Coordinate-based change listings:
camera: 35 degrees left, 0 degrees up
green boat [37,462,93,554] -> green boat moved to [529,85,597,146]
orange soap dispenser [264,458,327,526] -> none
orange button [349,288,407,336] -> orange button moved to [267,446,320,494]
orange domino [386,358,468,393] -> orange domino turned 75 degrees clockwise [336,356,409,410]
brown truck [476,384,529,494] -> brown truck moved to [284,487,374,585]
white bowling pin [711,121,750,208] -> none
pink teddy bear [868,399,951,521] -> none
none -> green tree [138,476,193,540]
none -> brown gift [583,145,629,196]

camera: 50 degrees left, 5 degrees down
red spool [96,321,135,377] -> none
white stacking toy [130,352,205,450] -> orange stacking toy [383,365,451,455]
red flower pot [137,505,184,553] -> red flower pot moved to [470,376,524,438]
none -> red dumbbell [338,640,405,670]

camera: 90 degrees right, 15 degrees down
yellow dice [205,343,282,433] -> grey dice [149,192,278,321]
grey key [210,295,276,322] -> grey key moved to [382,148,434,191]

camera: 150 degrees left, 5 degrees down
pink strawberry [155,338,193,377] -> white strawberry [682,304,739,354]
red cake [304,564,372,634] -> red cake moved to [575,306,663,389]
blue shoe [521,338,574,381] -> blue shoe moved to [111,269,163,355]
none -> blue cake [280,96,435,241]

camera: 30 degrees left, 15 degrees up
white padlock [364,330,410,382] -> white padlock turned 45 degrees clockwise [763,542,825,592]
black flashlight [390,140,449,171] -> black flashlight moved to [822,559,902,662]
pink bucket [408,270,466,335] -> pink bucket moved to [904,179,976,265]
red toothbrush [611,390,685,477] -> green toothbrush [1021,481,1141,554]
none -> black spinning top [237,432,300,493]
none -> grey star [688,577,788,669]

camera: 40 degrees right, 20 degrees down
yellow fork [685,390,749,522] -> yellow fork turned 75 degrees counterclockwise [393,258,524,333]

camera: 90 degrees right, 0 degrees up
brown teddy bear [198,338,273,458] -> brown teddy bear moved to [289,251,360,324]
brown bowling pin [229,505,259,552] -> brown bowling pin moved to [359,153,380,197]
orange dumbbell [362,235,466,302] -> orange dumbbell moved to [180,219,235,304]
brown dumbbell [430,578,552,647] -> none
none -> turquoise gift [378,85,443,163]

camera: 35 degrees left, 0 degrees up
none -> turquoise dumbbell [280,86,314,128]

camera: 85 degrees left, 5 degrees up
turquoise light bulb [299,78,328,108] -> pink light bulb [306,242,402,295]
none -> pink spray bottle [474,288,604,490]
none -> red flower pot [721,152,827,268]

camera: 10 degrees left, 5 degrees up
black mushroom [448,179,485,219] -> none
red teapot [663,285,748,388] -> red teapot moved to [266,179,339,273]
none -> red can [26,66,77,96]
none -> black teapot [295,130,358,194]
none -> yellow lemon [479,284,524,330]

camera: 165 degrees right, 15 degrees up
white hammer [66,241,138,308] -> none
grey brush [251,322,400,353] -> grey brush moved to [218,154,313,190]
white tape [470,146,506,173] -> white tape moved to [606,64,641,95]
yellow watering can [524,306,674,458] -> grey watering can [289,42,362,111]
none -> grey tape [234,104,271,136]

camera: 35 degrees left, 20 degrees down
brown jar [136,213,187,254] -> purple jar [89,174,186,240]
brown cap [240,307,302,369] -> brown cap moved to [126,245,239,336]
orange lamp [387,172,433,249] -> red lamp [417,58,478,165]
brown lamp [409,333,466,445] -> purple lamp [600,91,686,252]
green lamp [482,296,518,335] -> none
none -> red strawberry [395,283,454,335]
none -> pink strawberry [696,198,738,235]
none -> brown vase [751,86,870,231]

- [WHAT THE TASK ASKS]: A full, exact copy of the entries is required. Return it.

- [ANSWER BELOW]:
camera: 35 degrees left, 0 degrees up
green boat [37,462,93,554] -> green boat moved to [529,85,597,146]
orange soap dispenser [264,458,327,526] -> none
orange button [349,288,407,336] -> orange button moved to [267,446,320,494]
orange domino [386,358,468,393] -> orange domino turned 75 degrees clockwise [336,356,409,410]
brown truck [476,384,529,494] -> brown truck moved to [284,487,374,585]
white bowling pin [711,121,750,208] -> none
pink teddy bear [868,399,951,521] -> none
none -> green tree [138,476,193,540]
none -> brown gift [583,145,629,196]

camera: 50 degrees left, 5 degrees down
red spool [96,321,135,377] -> none
white stacking toy [130,352,205,450] -> orange stacking toy [383,365,451,455]
red flower pot [137,505,184,553] -> red flower pot moved to [470,376,524,438]
none -> red dumbbell [338,640,405,670]

camera: 90 degrees right, 15 degrees down
yellow dice [205,343,282,433] -> grey dice [149,192,278,321]
grey key [210,295,276,322] -> grey key moved to [382,148,434,191]

camera: 150 degrees left, 5 degrees down
pink strawberry [155,338,193,377] -> white strawberry [682,304,739,354]
red cake [304,564,372,634] -> red cake moved to [575,306,663,389]
blue shoe [521,338,574,381] -> blue shoe moved to [111,269,163,355]
none -> blue cake [280,96,435,241]

camera: 30 degrees left, 15 degrees up
white padlock [364,330,410,382] -> white padlock turned 45 degrees clockwise [763,542,825,592]
black flashlight [390,140,449,171] -> black flashlight moved to [822,559,902,662]
pink bucket [408,270,466,335] -> pink bucket moved to [904,179,976,265]
red toothbrush [611,390,685,477] -> green toothbrush [1021,481,1141,554]
none -> black spinning top [237,432,300,493]
none -> grey star [688,577,788,669]

camera: 40 degrees right, 20 degrees down
yellow fork [685,390,749,522] -> yellow fork turned 75 degrees counterclockwise [393,258,524,333]

camera: 90 degrees right, 0 degrees up
brown teddy bear [198,338,273,458] -> brown teddy bear moved to [289,251,360,324]
brown bowling pin [229,505,259,552] -> brown bowling pin moved to [359,153,380,197]
orange dumbbell [362,235,466,302] -> orange dumbbell moved to [180,219,235,304]
brown dumbbell [430,578,552,647] -> none
none -> turquoise gift [378,85,443,163]

camera: 35 degrees left, 0 degrees up
none -> turquoise dumbbell [280,86,314,128]

camera: 85 degrees left, 5 degrees up
turquoise light bulb [299,78,328,108] -> pink light bulb [306,242,402,295]
none -> pink spray bottle [474,288,604,490]
none -> red flower pot [721,152,827,268]

camera: 10 degrees left, 5 degrees up
black mushroom [448,179,485,219] -> none
red teapot [663,285,748,388] -> red teapot moved to [266,179,339,273]
none -> red can [26,66,77,96]
none -> black teapot [295,130,358,194]
none -> yellow lemon [479,284,524,330]

camera: 165 degrees right, 15 degrees up
white hammer [66,241,138,308] -> none
grey brush [251,322,400,353] -> grey brush moved to [218,154,313,190]
white tape [470,146,506,173] -> white tape moved to [606,64,641,95]
yellow watering can [524,306,674,458] -> grey watering can [289,42,362,111]
none -> grey tape [234,104,271,136]

camera: 35 degrees left, 20 degrees down
brown jar [136,213,187,254] -> purple jar [89,174,186,240]
brown cap [240,307,302,369] -> brown cap moved to [126,245,239,336]
orange lamp [387,172,433,249] -> red lamp [417,58,478,165]
brown lamp [409,333,466,445] -> purple lamp [600,91,686,252]
green lamp [482,296,518,335] -> none
none -> red strawberry [395,283,454,335]
none -> pink strawberry [696,198,738,235]
none -> brown vase [751,86,870,231]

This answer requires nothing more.